• [EXERCISE DIRECTIONS]
Scan the entries below for the word "motor" and copy every line where it turns up.

[Stored items]
- - -

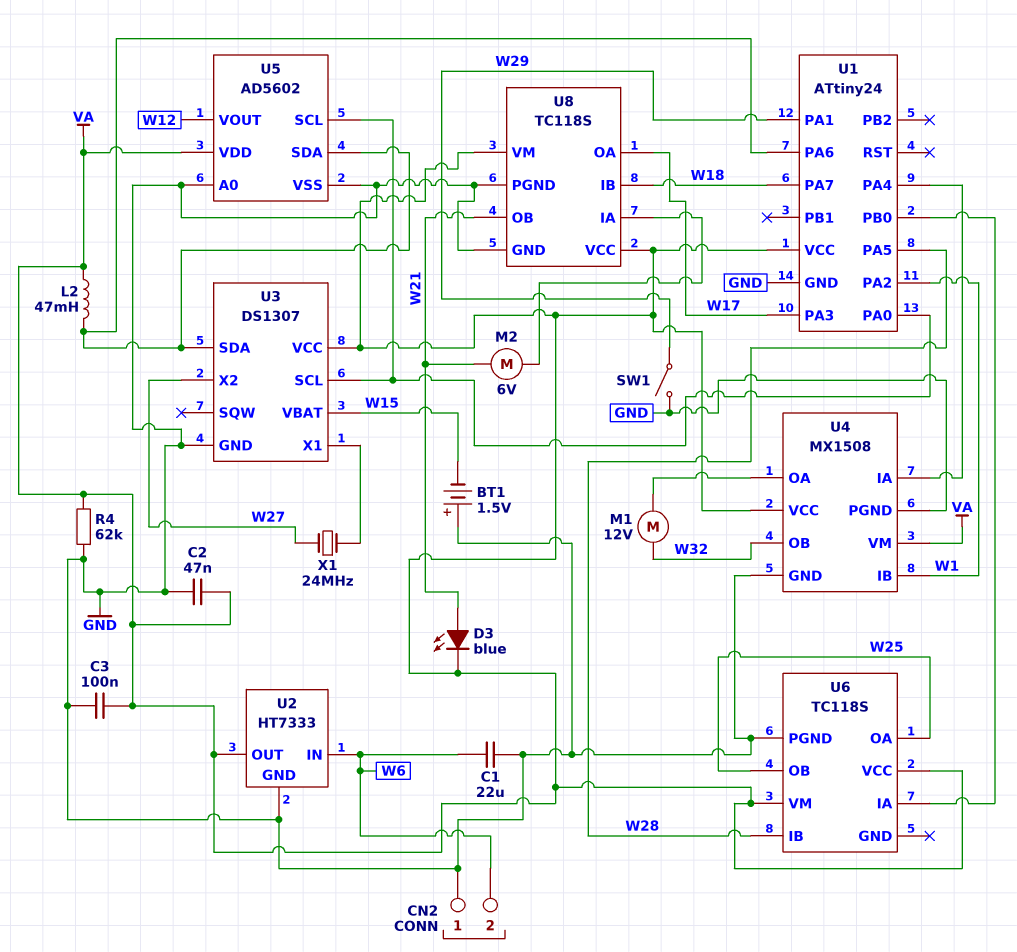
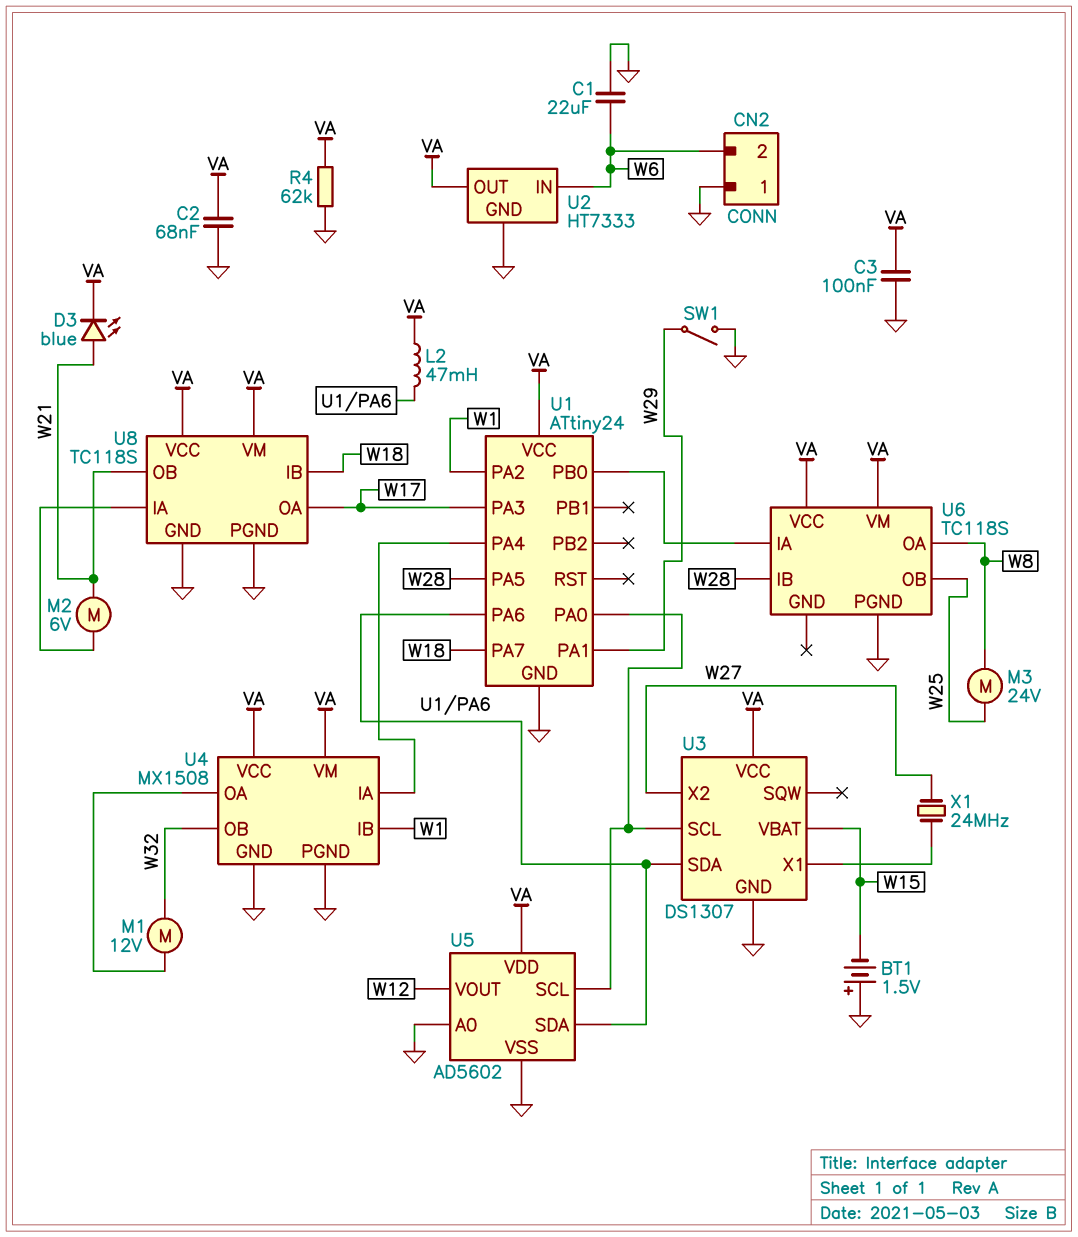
C2: 47nF (GND, VA) -> 68nF (GND, VA)
M3: none -> motor 24V (W8, W25)
U6 pin OA: W25 -> W8

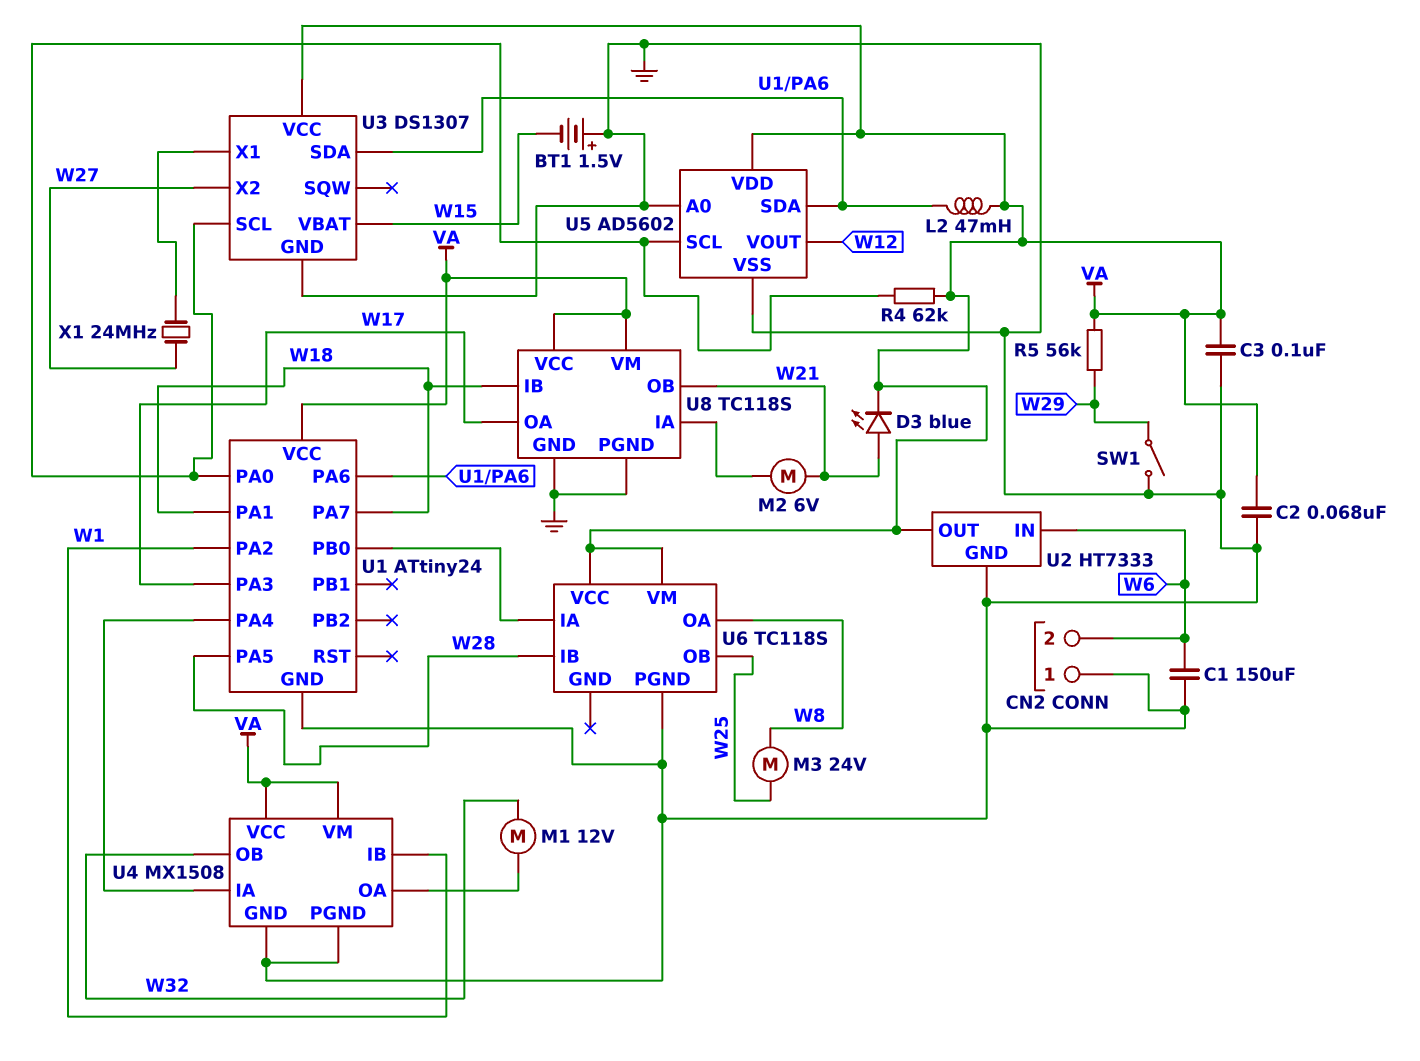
C1: 22uF (GND, W6) -> 150uF (GND, W6)
R4: 62k (GND, VA) -> 62k (U1/PA0, VA)
R5: none -> 56k (VA, W29)
U1 pin PA1: W29 -> W18

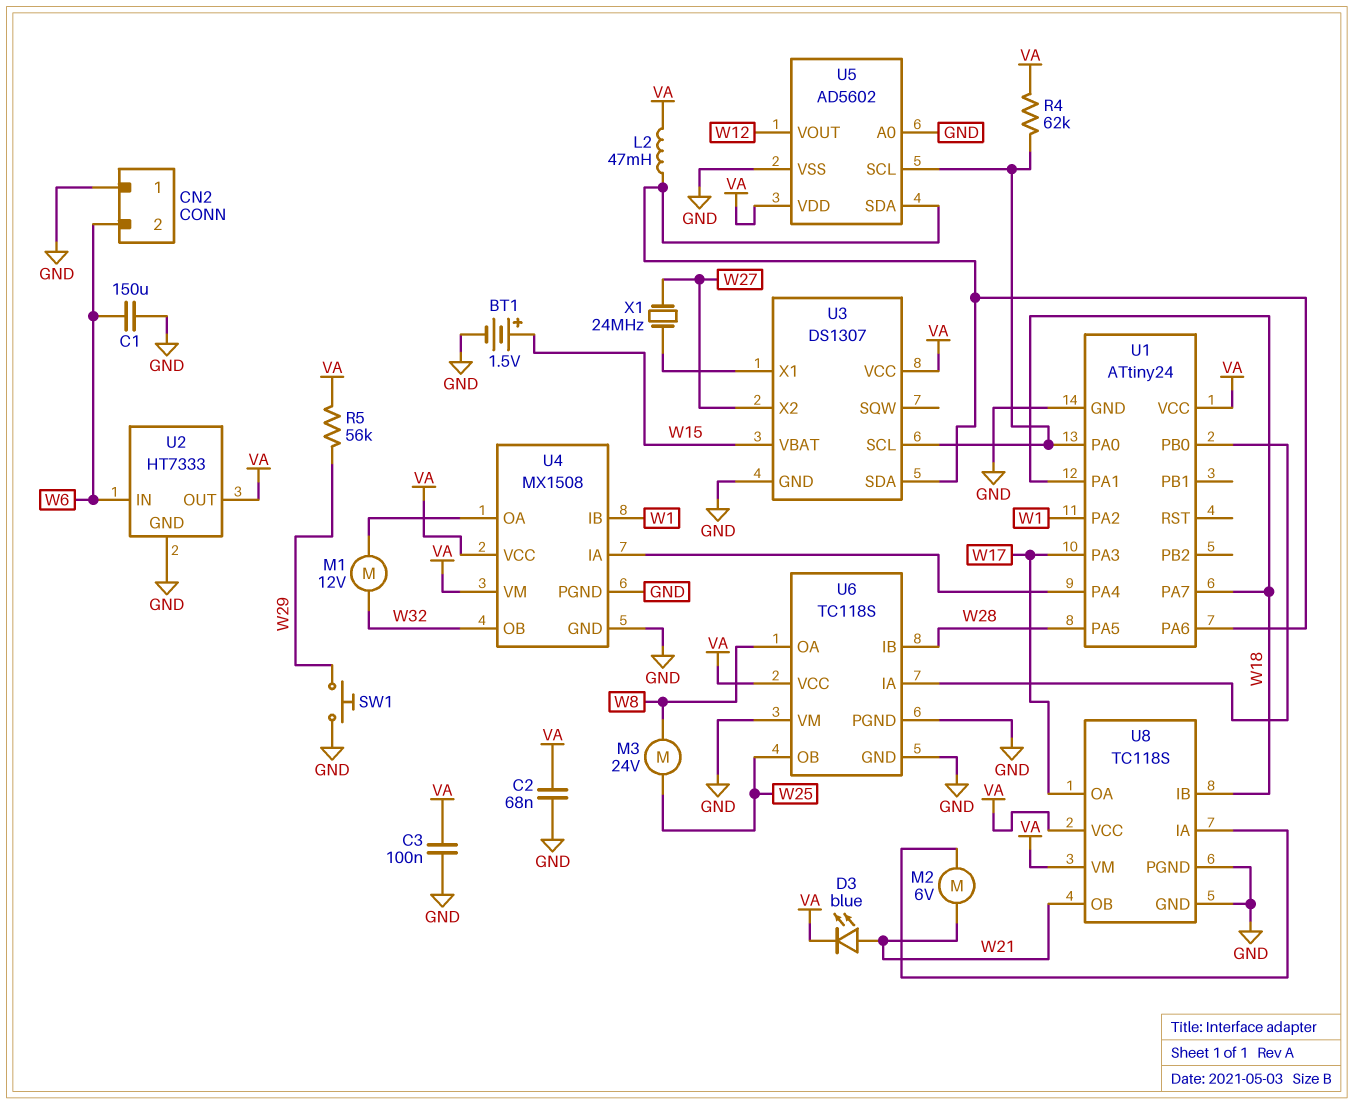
BT1: 1.5V (plus GND, minus W15) -> 1.5V (plus W15, minus GND)
SW1: switch (GND, W29) -> button (GND, W29)
U6 pin GND: none -> GND
U6 pin VM: VA -> GND

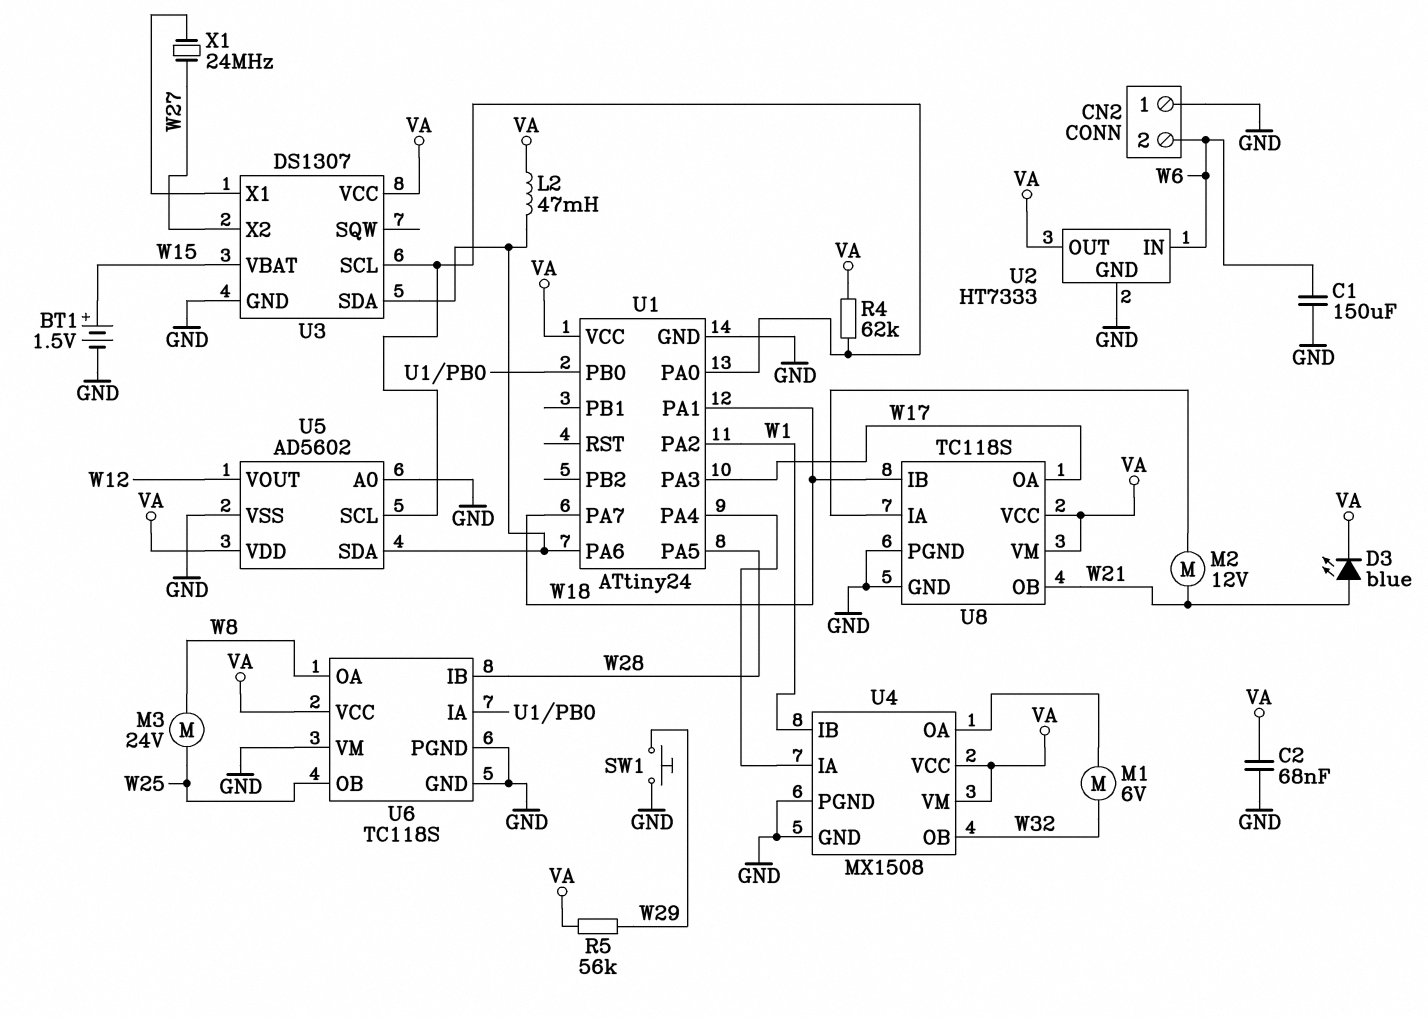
C3: 100nF (GND, VA) -> none
M1: motor 12V (U4/OA, W32) -> motor 6V (U4/OA, W32)
M2: motor 6V (U8/IA, W21) -> motor 12V (U8/IA, W21)

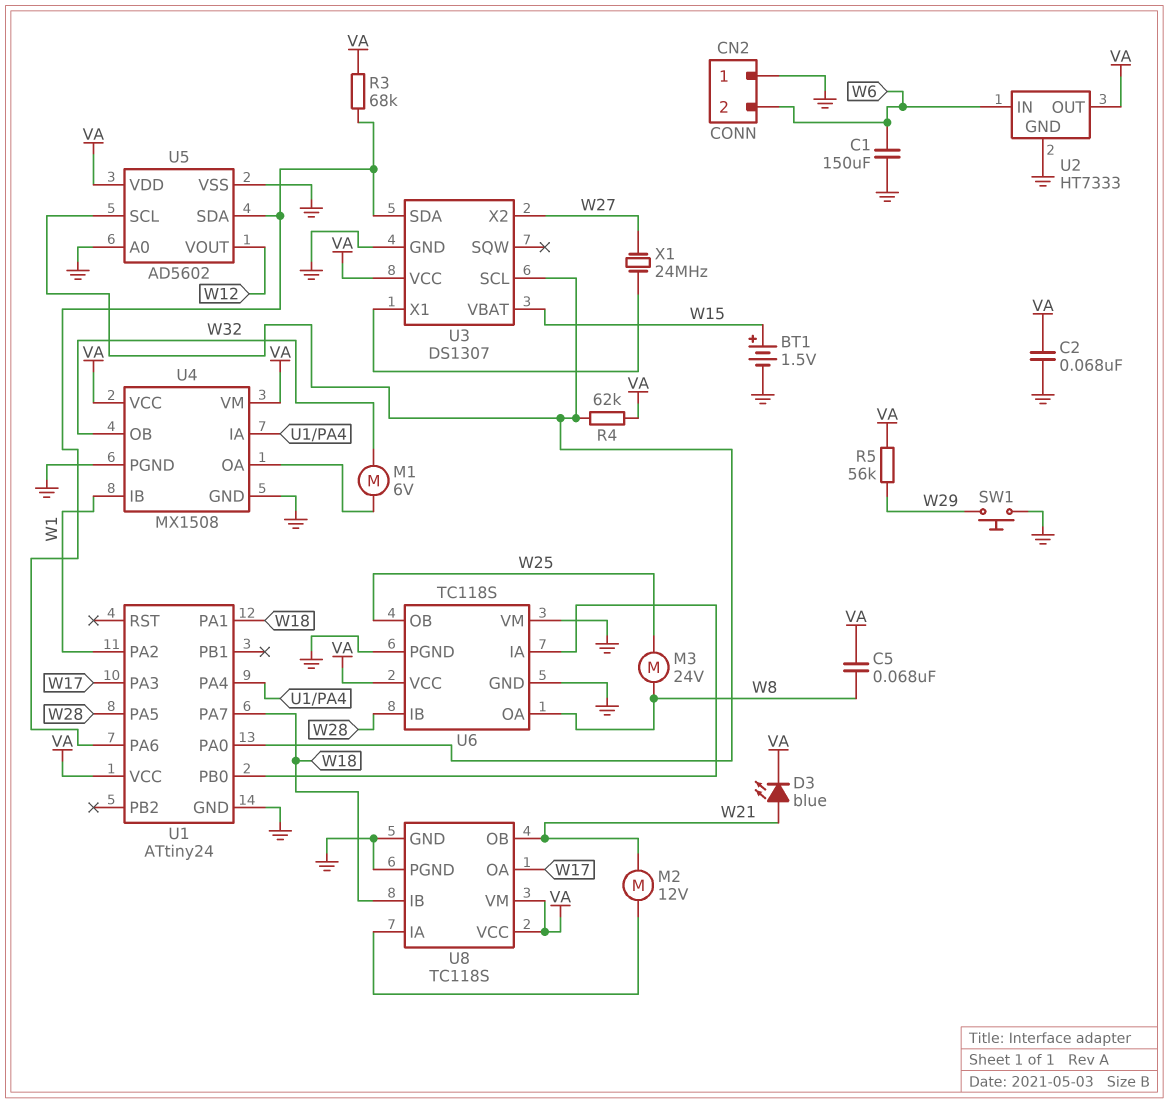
C5: none -> 68nF (VA, W8)
L2: 47mH (U1/PA6, VA) -> none
R3: none -> 68k (U1/PA6, VA)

- - -

• [WRITTEN SOLUTION]
M3: none -> motor 24V (W8, W25)
M1: motor 12V (U4/OA, W32) -> motor 6V (U4/OA, W32)
M2: motor 6V (U8/IA, W21) -> motor 12V (U8/IA, W21)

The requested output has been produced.